__Task directions__:
From the line containing "R3: 4.7k (GND, VDD) -> 4.7k (GND, N_13)" down to the last line of the entries, print each line exactly and leave the pictures out.

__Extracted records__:
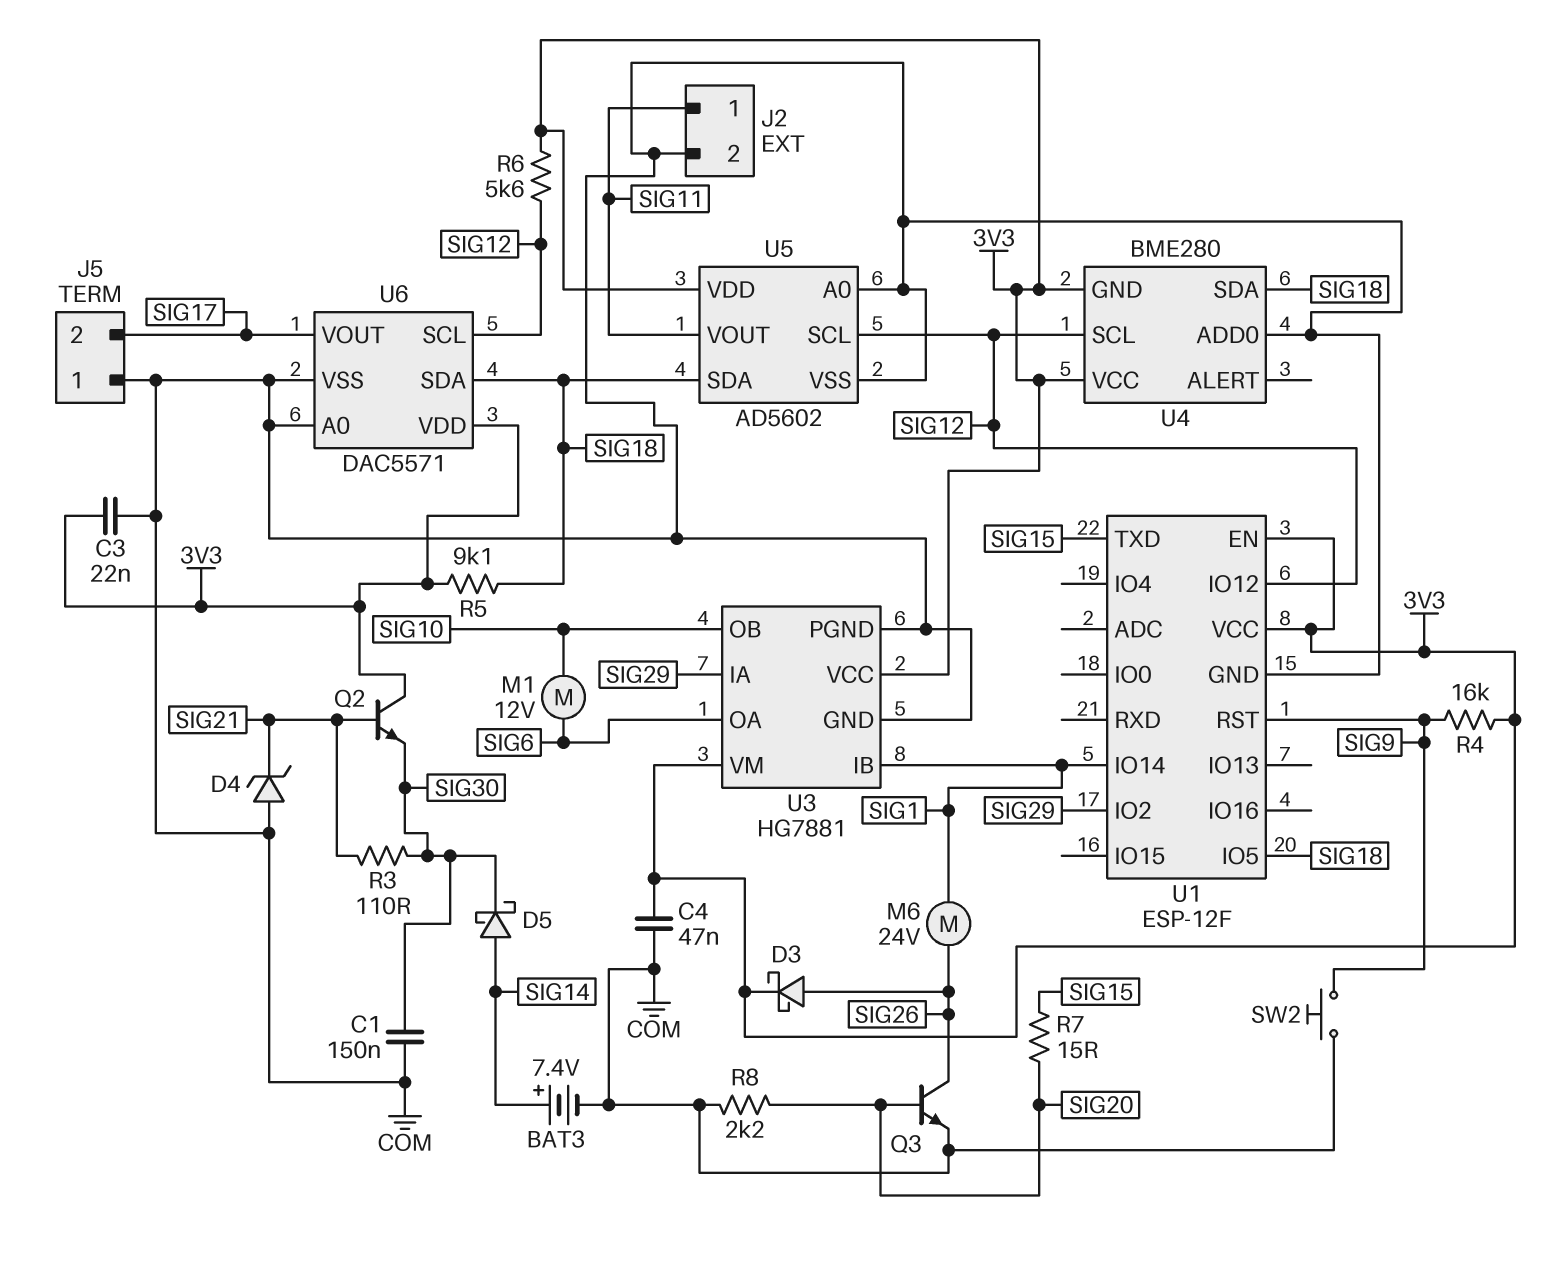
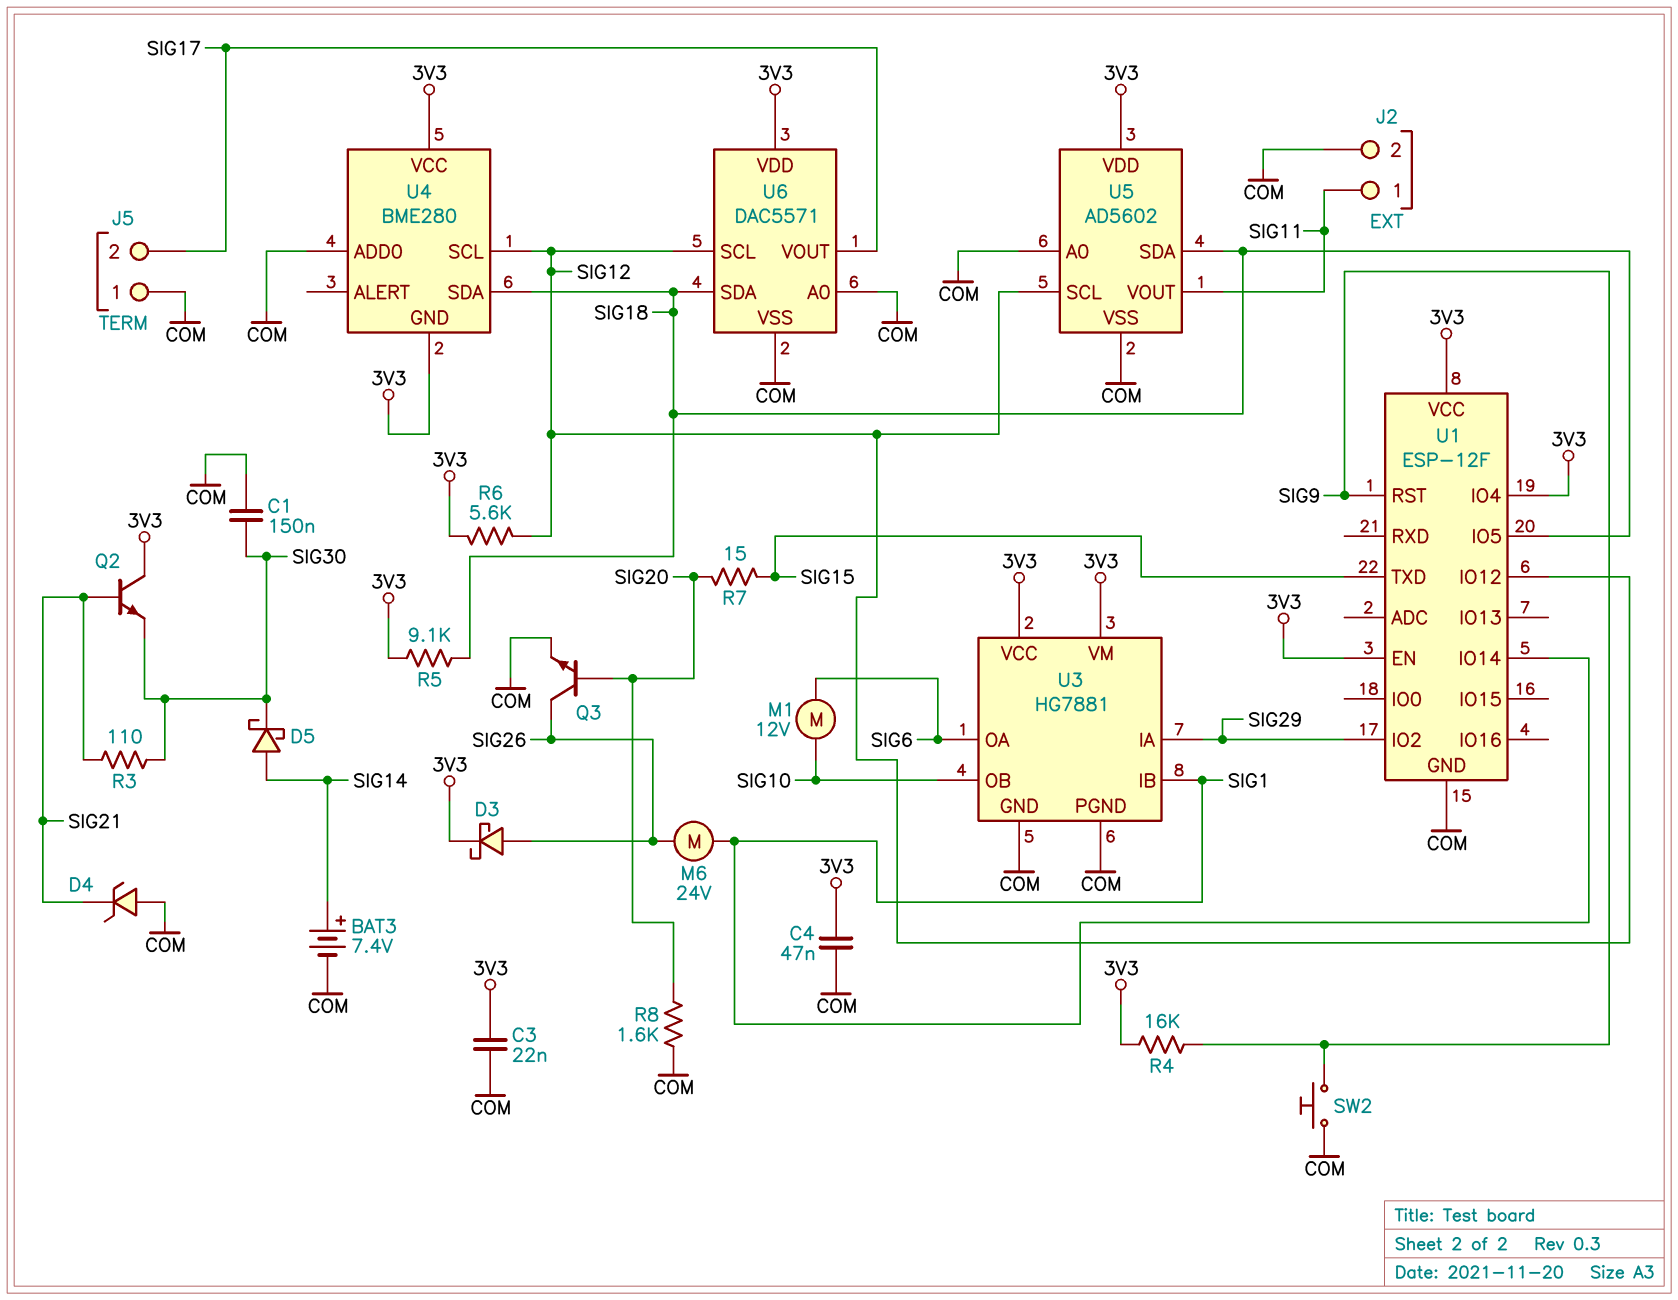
R8: 2.2k (COM, SIG20) -> 1.6k (COM, SIG20)
U1 pin IO4: none -> 3V3

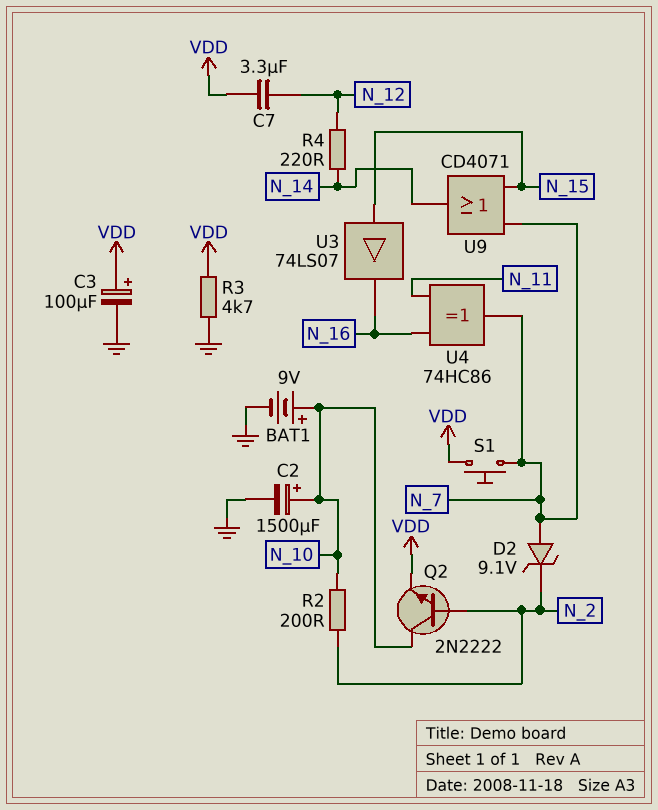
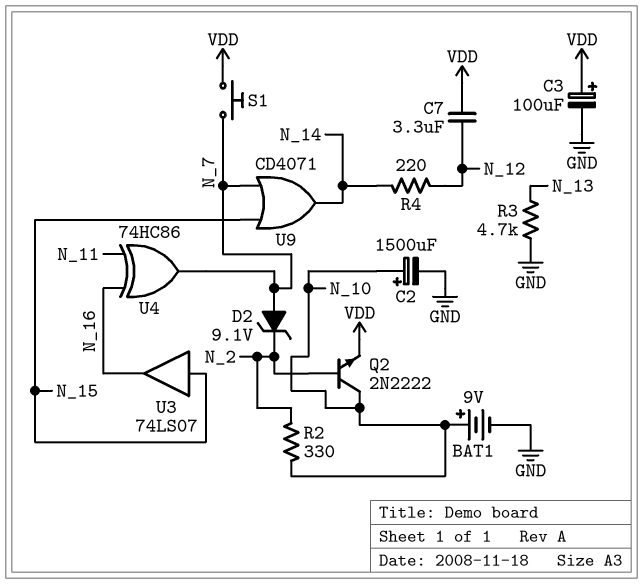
R2: 200 (N_2, N_10) -> 330 (N_2, N_10)
R3: 4.7k (GND, VDD) -> 4.7k (GND, N_13)

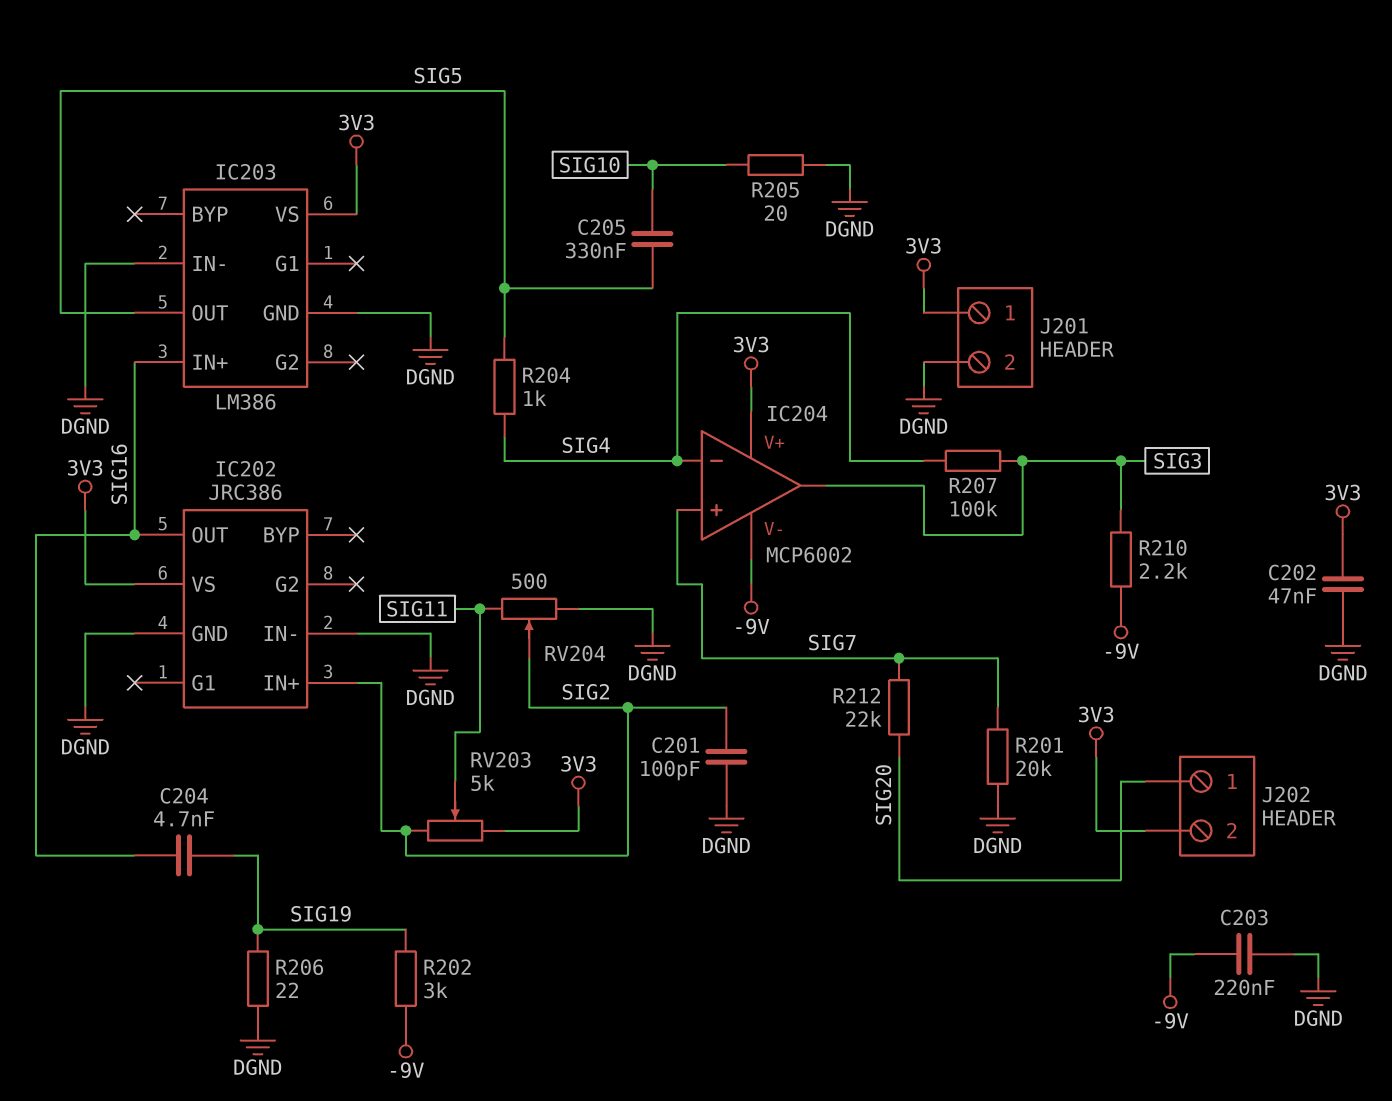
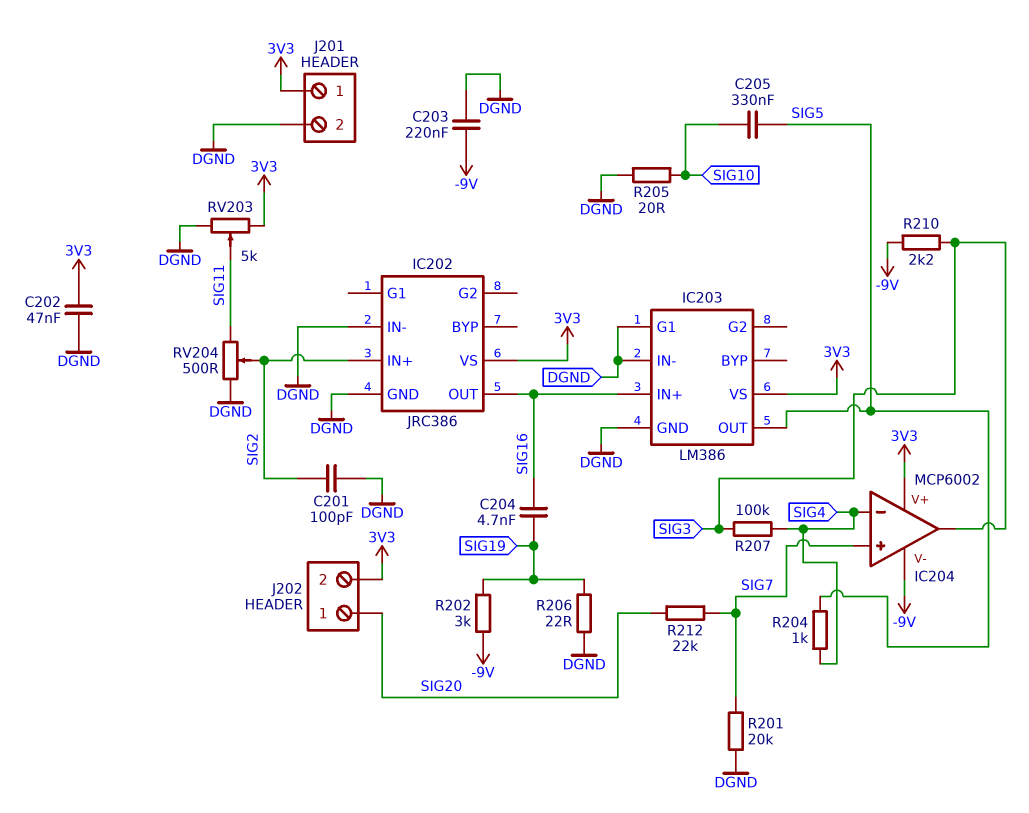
IC203 pin G1: none -> DGND
RV203: 5k (3V3, SIG2, wiper SIG11) -> 5k (3V3, DGND, wiper SIG11)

__Your solution__:
R3: 4.7k (GND, VDD) -> 4.7k (GND, N_13)

IC203 pin G1: none -> DGND
RV203: 5k (3V3, SIG2, wiper SIG11) -> 5k (3V3, DGND, wiper SIG11)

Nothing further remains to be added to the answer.